(Geometric shape edit sequences)

----------

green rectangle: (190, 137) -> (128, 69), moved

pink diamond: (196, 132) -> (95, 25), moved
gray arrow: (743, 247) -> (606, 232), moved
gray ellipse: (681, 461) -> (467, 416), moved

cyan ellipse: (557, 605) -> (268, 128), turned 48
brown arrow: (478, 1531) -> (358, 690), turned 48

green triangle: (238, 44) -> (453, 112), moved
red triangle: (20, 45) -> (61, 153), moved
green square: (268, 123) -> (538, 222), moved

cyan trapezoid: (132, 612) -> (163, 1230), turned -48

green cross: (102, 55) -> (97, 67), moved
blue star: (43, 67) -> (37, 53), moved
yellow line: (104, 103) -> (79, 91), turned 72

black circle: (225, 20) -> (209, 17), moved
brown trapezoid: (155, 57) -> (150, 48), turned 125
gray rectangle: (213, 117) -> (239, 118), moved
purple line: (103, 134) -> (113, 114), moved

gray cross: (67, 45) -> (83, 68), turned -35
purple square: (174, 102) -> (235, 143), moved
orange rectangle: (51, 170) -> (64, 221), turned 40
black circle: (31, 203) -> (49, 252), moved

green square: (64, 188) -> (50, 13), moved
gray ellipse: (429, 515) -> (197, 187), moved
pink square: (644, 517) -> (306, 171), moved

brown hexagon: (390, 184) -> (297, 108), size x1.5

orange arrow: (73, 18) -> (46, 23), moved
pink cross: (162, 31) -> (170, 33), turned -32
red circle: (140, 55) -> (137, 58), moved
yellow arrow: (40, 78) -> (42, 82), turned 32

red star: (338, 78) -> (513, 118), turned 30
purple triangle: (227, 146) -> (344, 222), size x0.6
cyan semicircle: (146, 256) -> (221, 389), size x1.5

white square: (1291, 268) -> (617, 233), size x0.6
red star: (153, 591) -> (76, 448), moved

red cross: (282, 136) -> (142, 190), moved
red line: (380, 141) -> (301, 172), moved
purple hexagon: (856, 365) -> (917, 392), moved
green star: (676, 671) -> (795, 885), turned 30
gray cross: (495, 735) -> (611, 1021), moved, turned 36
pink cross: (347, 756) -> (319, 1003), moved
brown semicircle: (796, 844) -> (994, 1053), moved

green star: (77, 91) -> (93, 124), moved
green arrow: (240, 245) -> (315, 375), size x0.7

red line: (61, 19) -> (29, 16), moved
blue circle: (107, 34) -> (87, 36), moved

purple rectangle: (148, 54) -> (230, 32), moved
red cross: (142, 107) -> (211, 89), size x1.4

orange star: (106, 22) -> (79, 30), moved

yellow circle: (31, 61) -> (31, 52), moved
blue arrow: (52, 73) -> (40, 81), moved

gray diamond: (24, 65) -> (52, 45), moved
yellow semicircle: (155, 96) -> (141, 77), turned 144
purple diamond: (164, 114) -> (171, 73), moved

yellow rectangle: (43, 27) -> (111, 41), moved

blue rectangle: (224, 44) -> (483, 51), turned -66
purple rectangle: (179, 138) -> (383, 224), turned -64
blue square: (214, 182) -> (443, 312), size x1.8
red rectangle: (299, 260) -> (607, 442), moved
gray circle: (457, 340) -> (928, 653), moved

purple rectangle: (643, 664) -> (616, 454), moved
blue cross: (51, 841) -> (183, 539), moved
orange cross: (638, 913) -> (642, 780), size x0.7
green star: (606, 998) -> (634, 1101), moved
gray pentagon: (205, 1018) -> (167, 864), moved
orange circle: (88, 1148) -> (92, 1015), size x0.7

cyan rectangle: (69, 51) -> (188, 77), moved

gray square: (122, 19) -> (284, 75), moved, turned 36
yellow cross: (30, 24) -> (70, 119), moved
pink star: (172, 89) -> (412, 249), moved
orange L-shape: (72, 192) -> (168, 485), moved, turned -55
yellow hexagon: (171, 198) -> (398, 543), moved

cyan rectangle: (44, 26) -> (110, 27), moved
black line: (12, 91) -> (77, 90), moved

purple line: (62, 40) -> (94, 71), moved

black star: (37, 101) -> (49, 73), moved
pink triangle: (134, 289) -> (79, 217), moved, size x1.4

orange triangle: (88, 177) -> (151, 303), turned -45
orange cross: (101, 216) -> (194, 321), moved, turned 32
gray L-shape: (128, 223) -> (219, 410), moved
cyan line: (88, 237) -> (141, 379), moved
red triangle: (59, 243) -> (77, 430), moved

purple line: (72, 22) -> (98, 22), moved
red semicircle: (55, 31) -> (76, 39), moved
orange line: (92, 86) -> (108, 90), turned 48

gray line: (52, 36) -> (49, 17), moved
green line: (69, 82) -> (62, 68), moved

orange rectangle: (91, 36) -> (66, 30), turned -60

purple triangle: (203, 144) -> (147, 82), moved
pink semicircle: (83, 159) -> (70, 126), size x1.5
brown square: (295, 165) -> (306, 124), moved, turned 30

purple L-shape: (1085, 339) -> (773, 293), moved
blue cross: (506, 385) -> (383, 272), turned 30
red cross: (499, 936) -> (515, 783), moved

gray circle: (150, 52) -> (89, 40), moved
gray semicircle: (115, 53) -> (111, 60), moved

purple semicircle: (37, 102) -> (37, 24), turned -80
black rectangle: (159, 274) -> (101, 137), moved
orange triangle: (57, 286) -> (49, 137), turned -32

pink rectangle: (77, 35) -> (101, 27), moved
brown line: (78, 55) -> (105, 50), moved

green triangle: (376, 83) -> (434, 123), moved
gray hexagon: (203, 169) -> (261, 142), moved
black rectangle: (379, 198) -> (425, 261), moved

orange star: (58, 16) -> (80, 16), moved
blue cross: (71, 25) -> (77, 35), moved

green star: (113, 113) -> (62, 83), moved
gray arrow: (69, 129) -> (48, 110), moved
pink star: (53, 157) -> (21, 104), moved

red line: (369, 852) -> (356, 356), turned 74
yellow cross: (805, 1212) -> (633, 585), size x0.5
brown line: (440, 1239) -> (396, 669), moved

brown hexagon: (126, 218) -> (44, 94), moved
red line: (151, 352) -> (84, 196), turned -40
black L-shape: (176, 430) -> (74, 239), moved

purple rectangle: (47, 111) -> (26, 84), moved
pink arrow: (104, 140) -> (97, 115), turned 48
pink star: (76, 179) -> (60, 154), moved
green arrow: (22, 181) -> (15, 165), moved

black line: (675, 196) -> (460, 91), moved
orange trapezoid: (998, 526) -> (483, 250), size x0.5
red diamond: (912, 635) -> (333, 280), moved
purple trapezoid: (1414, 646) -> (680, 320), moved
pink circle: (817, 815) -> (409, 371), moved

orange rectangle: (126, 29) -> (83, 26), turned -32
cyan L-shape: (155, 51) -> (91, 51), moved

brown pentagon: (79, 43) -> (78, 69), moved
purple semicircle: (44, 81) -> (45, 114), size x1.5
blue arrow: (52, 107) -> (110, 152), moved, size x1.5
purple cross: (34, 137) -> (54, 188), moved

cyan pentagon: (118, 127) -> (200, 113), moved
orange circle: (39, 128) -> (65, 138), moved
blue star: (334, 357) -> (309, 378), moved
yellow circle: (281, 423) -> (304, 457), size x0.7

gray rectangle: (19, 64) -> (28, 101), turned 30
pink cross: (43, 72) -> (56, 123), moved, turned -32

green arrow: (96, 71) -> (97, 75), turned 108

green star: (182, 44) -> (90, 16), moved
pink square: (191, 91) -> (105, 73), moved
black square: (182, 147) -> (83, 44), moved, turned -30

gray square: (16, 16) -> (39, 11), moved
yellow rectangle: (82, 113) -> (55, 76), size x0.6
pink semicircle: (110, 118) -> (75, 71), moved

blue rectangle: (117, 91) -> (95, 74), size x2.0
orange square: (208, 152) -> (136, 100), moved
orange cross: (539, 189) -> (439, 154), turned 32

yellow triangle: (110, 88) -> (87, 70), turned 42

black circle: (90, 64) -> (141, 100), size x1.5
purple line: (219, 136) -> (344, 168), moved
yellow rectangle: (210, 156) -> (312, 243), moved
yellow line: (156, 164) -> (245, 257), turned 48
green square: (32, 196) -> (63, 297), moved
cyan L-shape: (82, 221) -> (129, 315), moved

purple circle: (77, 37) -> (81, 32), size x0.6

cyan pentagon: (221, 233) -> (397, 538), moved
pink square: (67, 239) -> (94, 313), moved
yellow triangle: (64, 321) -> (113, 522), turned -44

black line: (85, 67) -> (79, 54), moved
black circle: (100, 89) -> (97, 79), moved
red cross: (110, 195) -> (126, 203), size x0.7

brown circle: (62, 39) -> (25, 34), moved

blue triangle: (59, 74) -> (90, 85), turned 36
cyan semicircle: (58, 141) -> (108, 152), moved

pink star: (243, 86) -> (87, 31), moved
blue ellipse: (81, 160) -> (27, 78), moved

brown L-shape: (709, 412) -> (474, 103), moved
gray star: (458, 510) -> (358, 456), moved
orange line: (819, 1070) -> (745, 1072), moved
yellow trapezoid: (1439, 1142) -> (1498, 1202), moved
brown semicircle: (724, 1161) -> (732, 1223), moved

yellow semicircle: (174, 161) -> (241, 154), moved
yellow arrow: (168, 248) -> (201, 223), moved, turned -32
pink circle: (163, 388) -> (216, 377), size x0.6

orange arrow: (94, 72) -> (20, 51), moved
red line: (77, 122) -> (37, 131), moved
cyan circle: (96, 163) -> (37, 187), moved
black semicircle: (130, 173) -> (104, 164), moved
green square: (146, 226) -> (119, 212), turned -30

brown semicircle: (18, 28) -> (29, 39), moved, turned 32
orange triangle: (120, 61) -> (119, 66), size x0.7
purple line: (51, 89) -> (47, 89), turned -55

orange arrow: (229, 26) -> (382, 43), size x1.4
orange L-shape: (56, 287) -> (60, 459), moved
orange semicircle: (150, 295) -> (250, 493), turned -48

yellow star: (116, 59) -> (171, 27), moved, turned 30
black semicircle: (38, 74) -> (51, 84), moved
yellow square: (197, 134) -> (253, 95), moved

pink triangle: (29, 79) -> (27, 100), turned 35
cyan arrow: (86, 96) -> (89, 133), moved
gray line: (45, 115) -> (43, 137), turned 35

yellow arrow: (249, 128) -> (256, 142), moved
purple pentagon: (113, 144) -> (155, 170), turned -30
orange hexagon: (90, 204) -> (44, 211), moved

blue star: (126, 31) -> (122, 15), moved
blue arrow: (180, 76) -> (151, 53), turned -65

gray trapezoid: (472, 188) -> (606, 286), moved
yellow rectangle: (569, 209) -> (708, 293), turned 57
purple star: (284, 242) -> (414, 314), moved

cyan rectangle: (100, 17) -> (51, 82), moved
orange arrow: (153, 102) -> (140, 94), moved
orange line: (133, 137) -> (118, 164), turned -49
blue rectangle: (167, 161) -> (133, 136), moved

----------

- _WORK REQUEST_:
Look back at the data above. Transcribe exactly the lines starting at the line that contains "green cross: (102, 55) -> (97, 67), moved" and ending at the line that contains "yellow rectangle: (43, 27)".

- _ANSWER TO THE PROBLEM_:
green cross: (102, 55) -> (97, 67), moved
blue star: (43, 67) -> (37, 53), moved
yellow line: (104, 103) -> (79, 91), turned 72

black circle: (225, 20) -> (209, 17), moved
brown trapezoid: (155, 57) -> (150, 48), turned 125
gray rectangle: (213, 117) -> (239, 118), moved
purple line: (103, 134) -> (113, 114), moved

gray cross: (67, 45) -> (83, 68), turned -35
purple square: (174, 102) -> (235, 143), moved
orange rectangle: (51, 170) -> (64, 221), turned 40
black circle: (31, 203) -> (49, 252), moved

green square: (64, 188) -> (50, 13), moved
gray ellipse: (429, 515) -> (197, 187), moved
pink square: (644, 517) -> (306, 171), moved

brown hexagon: (390, 184) -> (297, 108), size x1.5

orange arrow: (73, 18) -> (46, 23), moved
pink cross: (162, 31) -> (170, 33), turned -32
red circle: (140, 55) -> (137, 58), moved
yellow arrow: (40, 78) -> (42, 82), turned 32

red star: (338, 78) -> (513, 118), turned 30
purple triangle: (227, 146) -> (344, 222), size x0.6
cyan semicircle: (146, 256) -> (221, 389), size x1.5

white square: (1291, 268) -> (617, 233), size x0.6
red star: (153, 591) -> (76, 448), moved

red cross: (282, 136) -> (142, 190), moved
red line: (380, 141) -> (301, 172), moved
purple hexagon: (856, 365) -> (917, 392), moved
green star: (676, 671) -> (795, 885), turned 30
gray cross: (495, 735) -> (611, 1021), moved, turned 36
pink cross: (347, 756) -> (319, 1003), moved
brown semicircle: (796, 844) -> (994, 1053), moved

green star: (77, 91) -> (93, 124), moved
green arrow: (240, 245) -> (315, 375), size x0.7

red line: (61, 19) -> (29, 16), moved
blue circle: (107, 34) -> (87, 36), moved

purple rectangle: (148, 54) -> (230, 32), moved
red cross: (142, 107) -> (211, 89), size x1.4

orange star: (106, 22) -> (79, 30), moved

yellow circle: (31, 61) -> (31, 52), moved
blue arrow: (52, 73) -> (40, 81), moved

gray diamond: (24, 65) -> (52, 45), moved
yellow semicircle: (155, 96) -> (141, 77), turned 144
purple diamond: (164, 114) -> (171, 73), moved

yellow rectangle: (43, 27) -> (111, 41), moved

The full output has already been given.